___ Entries supplied
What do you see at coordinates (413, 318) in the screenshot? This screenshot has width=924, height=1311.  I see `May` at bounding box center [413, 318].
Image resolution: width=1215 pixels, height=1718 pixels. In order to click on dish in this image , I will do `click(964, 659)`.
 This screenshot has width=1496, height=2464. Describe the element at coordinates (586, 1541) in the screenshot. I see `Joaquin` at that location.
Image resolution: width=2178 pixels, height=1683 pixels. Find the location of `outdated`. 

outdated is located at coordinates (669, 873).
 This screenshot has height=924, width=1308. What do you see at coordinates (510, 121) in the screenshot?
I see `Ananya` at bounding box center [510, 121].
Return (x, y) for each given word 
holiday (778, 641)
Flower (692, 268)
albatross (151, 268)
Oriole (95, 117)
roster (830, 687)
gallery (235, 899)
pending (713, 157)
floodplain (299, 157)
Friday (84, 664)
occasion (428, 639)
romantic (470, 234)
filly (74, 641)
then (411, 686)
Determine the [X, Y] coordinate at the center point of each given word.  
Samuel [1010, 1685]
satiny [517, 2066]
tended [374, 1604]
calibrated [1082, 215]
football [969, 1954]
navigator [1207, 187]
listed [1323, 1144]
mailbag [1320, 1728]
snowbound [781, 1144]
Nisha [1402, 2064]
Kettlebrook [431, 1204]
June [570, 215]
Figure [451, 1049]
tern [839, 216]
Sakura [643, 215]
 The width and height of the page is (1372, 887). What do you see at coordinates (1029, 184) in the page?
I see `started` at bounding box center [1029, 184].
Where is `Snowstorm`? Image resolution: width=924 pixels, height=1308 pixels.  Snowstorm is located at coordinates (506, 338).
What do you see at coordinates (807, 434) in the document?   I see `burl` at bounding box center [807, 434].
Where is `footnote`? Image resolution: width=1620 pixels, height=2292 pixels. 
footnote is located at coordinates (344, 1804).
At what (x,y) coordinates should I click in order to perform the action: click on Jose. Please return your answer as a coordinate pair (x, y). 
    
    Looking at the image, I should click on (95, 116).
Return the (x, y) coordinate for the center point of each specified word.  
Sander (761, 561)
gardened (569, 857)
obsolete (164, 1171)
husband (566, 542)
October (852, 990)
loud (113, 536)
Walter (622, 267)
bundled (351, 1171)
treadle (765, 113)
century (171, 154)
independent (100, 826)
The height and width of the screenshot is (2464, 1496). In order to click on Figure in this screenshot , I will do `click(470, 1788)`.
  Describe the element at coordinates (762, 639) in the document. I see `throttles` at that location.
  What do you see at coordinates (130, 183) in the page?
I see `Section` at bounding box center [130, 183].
______
§ **Objective**
Repeat the lines of the data above from the line with "albatross (151, 268)" to the line with "tended [374, 1604]", including both of those lines.

§ **Result for this task**
albatross (151, 268)
Oriole (95, 117)
roster (830, 687)
gallery (235, 899)
pending (713, 157)
floodplain (299, 157)
Friday (84, 664)
occasion (428, 639)
romantic (470, 234)
filly (74, 641)
then (411, 686)
Determine the [X, Y] coordinate at the center point of each given word.  
Samuel [1010, 1685]
satiny [517, 2066]
tended [374, 1604]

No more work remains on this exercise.